- **WHAT IS ASKED**: Find the line that contains "Outline whatever counts". Output it and every line after it to the end of the records, exactly as they appear.

- **MATERIAL SUPPLIED**:
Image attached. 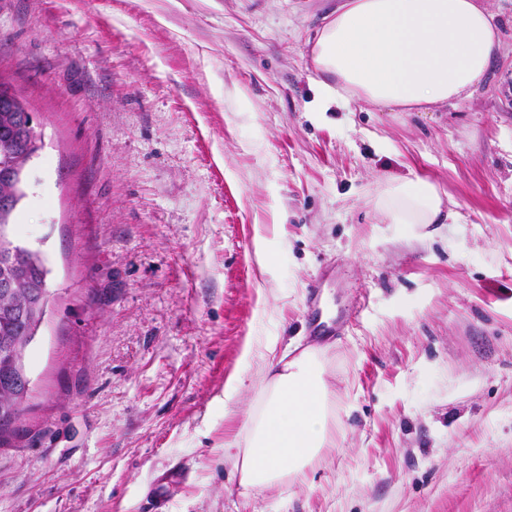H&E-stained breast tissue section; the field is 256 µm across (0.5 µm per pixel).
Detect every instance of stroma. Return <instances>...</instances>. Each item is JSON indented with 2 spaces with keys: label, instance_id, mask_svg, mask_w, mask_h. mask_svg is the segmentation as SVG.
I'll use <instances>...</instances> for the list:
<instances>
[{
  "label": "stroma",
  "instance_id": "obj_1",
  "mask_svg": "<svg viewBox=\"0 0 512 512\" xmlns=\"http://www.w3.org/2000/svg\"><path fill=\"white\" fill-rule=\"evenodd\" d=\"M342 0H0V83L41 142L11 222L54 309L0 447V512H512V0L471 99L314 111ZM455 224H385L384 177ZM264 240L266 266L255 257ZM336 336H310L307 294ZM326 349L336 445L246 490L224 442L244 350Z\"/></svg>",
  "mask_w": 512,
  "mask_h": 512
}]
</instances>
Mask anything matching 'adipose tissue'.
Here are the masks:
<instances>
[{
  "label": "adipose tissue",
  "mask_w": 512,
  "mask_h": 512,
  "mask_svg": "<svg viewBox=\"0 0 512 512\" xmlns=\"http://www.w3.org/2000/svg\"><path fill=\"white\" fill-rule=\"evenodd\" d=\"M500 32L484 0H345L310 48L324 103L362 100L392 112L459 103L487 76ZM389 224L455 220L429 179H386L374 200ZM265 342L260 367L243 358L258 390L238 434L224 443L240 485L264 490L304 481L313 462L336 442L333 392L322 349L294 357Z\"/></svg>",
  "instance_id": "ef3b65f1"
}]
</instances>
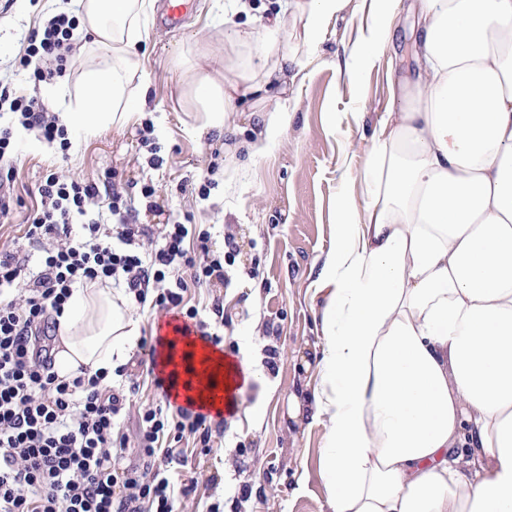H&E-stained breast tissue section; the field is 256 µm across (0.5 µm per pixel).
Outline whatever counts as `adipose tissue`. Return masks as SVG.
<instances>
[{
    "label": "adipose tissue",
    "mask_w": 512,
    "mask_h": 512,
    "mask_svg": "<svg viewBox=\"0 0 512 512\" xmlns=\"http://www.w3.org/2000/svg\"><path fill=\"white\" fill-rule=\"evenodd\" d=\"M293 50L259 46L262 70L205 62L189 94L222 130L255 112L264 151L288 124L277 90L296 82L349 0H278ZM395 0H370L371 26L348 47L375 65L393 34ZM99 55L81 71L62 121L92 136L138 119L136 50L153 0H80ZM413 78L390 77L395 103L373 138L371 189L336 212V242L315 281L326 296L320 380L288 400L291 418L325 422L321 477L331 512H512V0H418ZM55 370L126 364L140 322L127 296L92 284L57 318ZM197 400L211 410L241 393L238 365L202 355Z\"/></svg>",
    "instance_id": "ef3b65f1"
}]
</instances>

- **ANSWER TO THE PROBLEM**:
Outline whatever counts as `adipose tissue`. Return masks as SVG.
<instances>
[{
    "label": "adipose tissue",
    "mask_w": 512,
    "mask_h": 512,
    "mask_svg": "<svg viewBox=\"0 0 512 512\" xmlns=\"http://www.w3.org/2000/svg\"><path fill=\"white\" fill-rule=\"evenodd\" d=\"M293 50L259 46L262 70L205 62L189 94L222 130L255 112L264 151L288 124L277 90L296 82L349 0H278ZM395 0H370L371 26L348 47L375 65L393 34ZM99 55L81 71L62 121L92 136L138 119L136 50L153 0H80ZM413 78L390 77L395 103L373 138L371 189L336 212V242L315 281L326 296L320 380L288 400L291 418L325 422L321 477L331 512H512V0H418ZM55 370L126 364L140 322L127 296L92 284L57 318ZM197 400L211 410L241 393L238 365L202 355Z\"/></svg>",
    "instance_id": "ef3b65f1"
}]
</instances>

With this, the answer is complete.